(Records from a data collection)
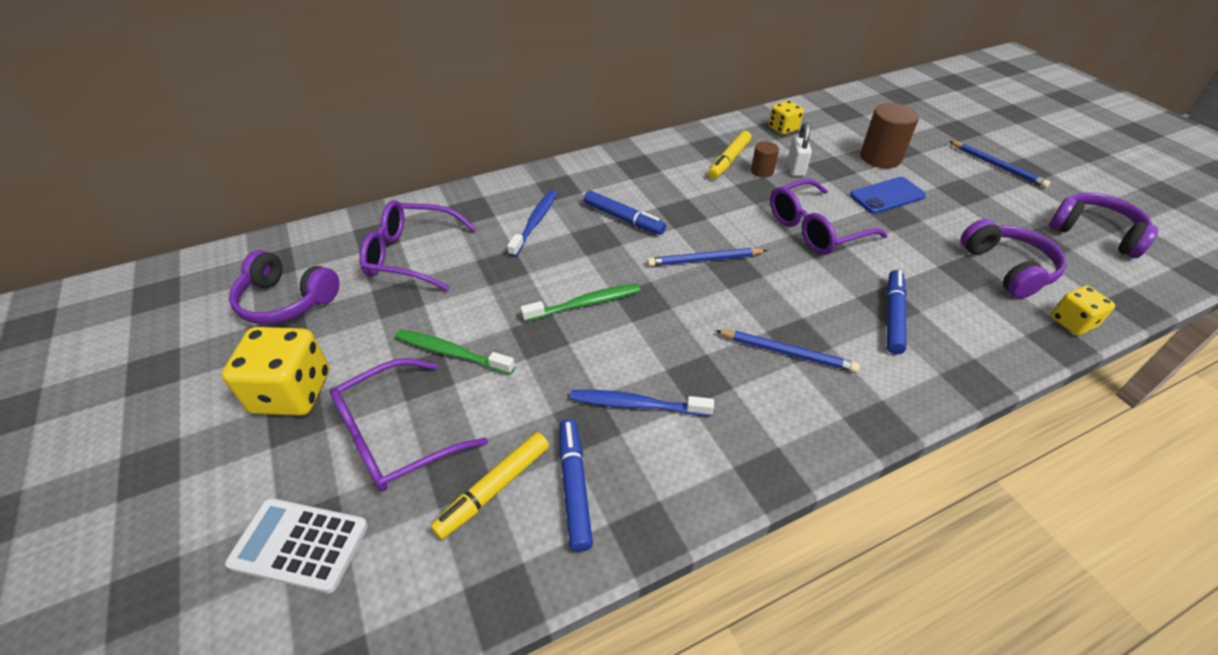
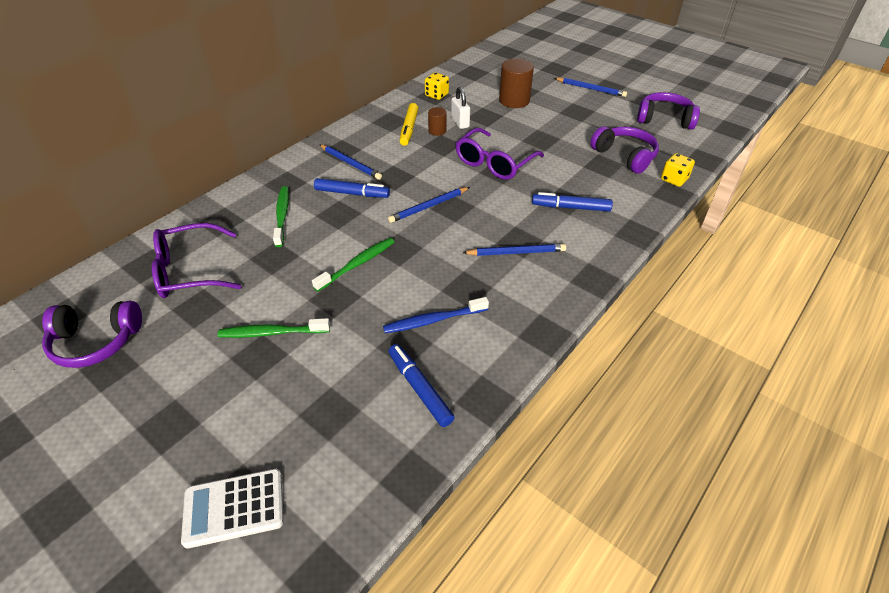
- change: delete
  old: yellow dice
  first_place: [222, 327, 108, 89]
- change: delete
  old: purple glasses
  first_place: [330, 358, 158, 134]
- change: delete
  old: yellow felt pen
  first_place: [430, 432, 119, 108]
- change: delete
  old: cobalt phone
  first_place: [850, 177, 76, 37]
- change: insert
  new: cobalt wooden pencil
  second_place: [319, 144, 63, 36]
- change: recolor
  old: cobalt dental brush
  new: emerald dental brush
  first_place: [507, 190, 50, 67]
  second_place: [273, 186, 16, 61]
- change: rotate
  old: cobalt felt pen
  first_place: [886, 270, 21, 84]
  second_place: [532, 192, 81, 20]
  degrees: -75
==
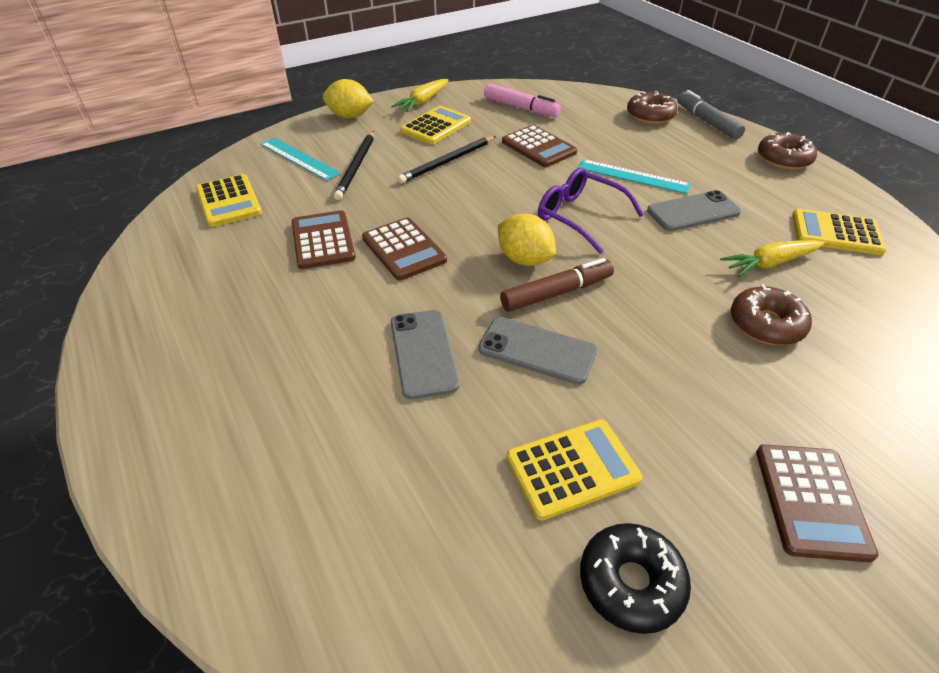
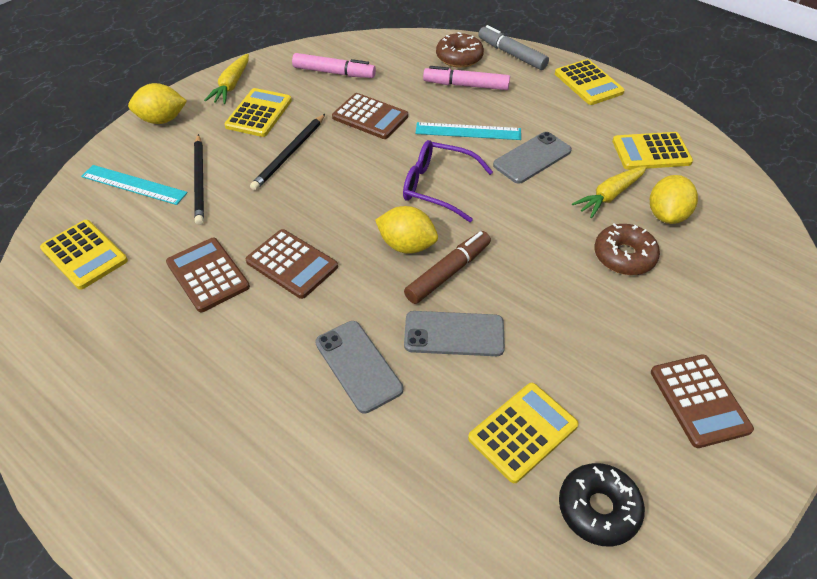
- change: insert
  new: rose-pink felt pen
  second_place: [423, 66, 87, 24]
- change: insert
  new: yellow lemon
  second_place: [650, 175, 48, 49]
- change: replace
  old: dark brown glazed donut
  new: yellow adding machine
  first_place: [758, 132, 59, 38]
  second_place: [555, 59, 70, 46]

__Problem to solve__: From the records above, copy every line that holds the word "brush".

__Result for this task__:
  old: cobalt dental brush
  new: emerald dental brush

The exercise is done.